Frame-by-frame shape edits
▶

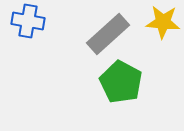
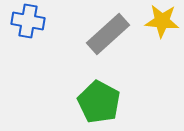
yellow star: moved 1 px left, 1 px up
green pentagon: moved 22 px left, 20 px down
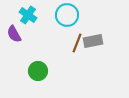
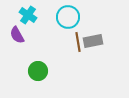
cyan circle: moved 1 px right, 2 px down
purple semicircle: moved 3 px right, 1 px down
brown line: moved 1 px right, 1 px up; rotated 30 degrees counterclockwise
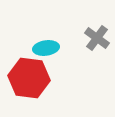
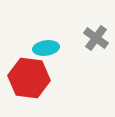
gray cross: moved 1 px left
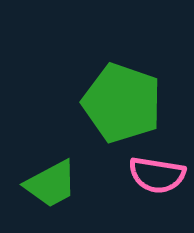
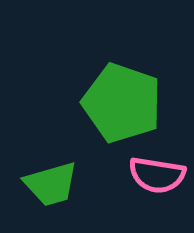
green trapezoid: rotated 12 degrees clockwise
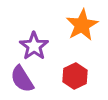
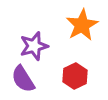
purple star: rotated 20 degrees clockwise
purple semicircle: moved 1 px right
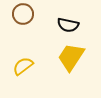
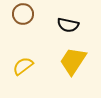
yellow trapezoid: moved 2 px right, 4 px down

◀

- [PROBLEM TO WORK ON]
The line containing "gray cross: moved 1 px left" and every line after it, through the end of the records, are what you should retype exactly. Do not include the pictures.

- [OUTPUT BELOW]
gray cross: moved 1 px left
green trapezoid: rotated 12 degrees clockwise
purple star: rotated 20 degrees clockwise
purple semicircle: moved 1 px right
yellow trapezoid: moved 2 px right, 4 px down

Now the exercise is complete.